§ Your instructions: Only a number is wanted here: the count of lines in the entries below that contain the word "purple".

§ Data supplied:
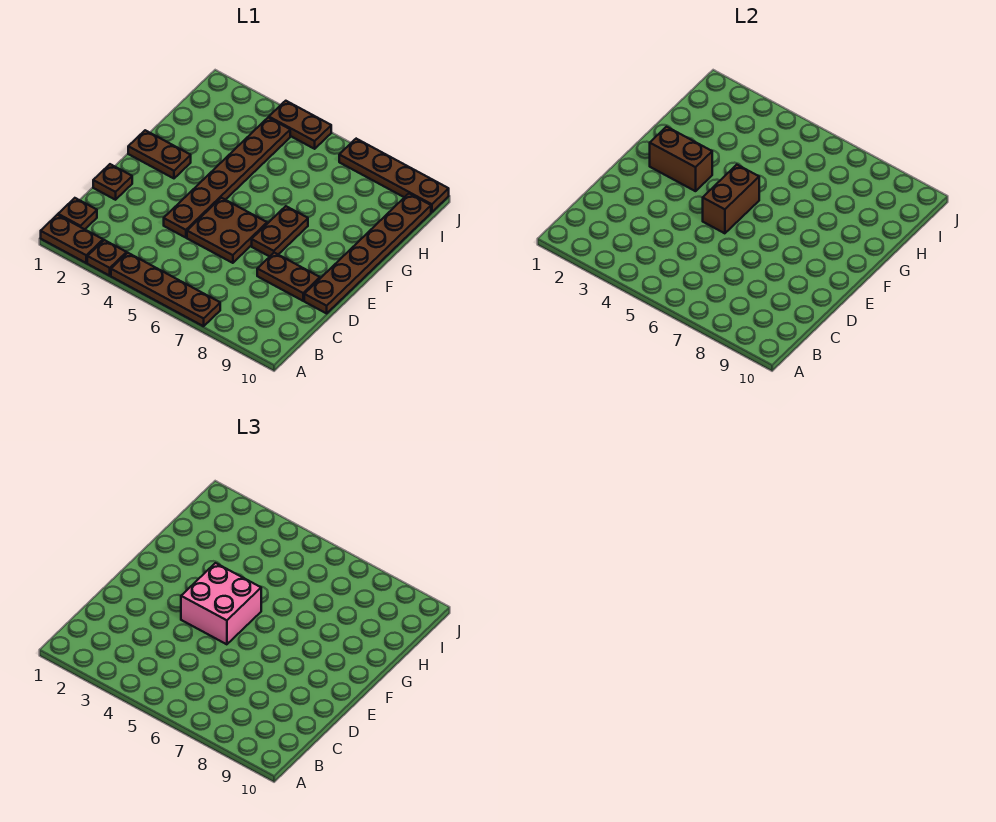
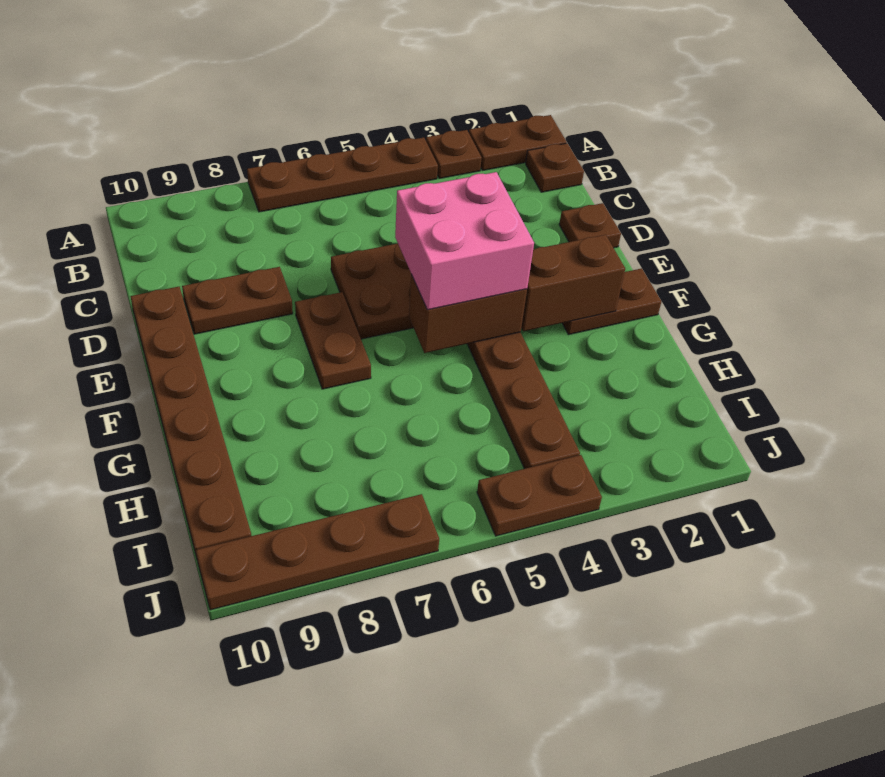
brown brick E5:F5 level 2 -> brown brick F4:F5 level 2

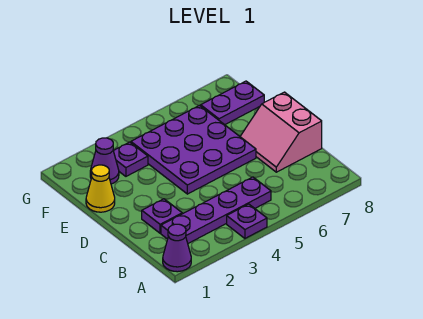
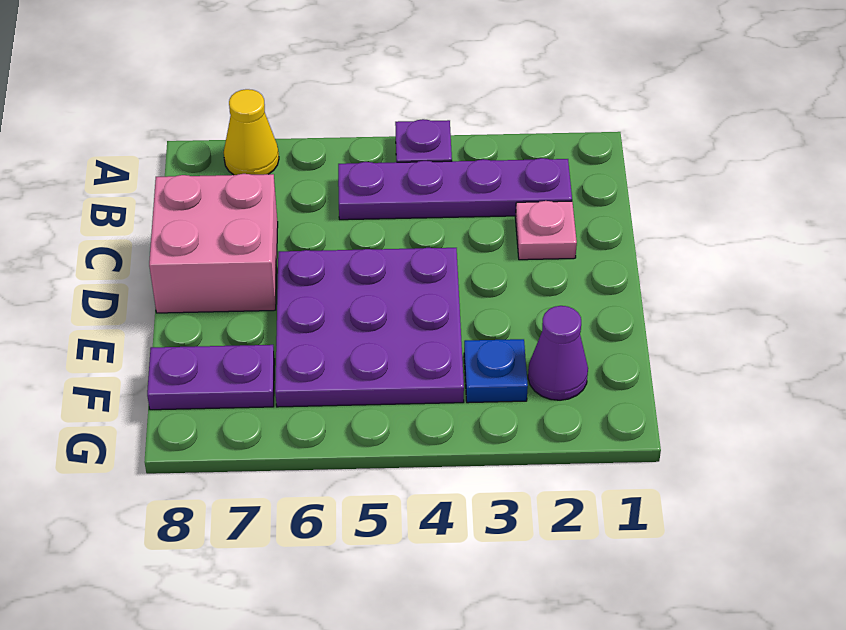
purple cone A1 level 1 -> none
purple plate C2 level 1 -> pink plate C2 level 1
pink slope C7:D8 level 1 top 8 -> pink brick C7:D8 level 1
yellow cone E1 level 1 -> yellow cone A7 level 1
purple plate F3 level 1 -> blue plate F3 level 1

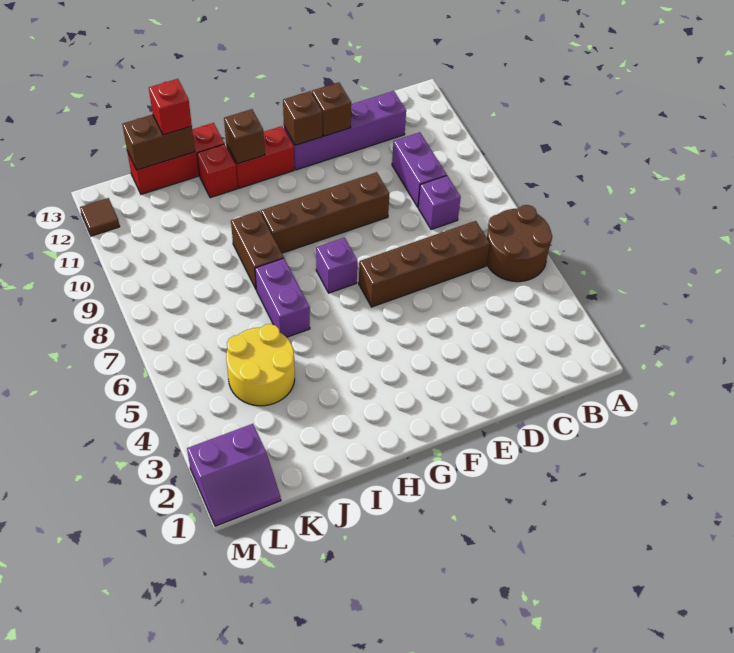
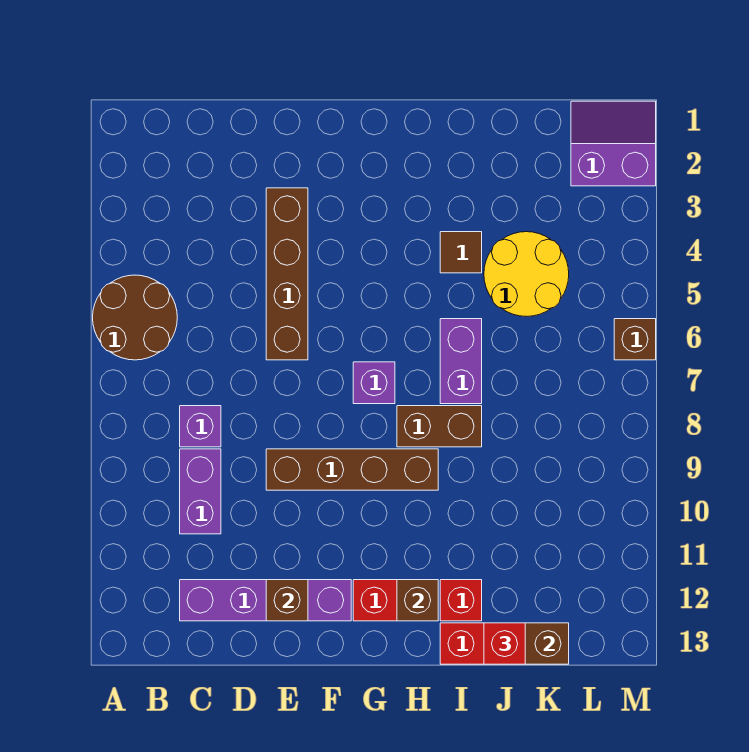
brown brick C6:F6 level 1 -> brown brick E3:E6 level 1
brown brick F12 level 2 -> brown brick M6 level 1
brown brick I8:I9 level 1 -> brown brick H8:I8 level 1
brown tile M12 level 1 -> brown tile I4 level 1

---

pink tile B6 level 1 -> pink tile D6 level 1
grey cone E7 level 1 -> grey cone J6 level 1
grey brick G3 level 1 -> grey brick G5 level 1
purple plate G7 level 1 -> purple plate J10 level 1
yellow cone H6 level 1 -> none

--

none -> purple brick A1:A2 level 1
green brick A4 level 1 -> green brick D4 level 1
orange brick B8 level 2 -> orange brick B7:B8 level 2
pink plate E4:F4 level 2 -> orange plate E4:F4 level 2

§ Answer to this problem: 5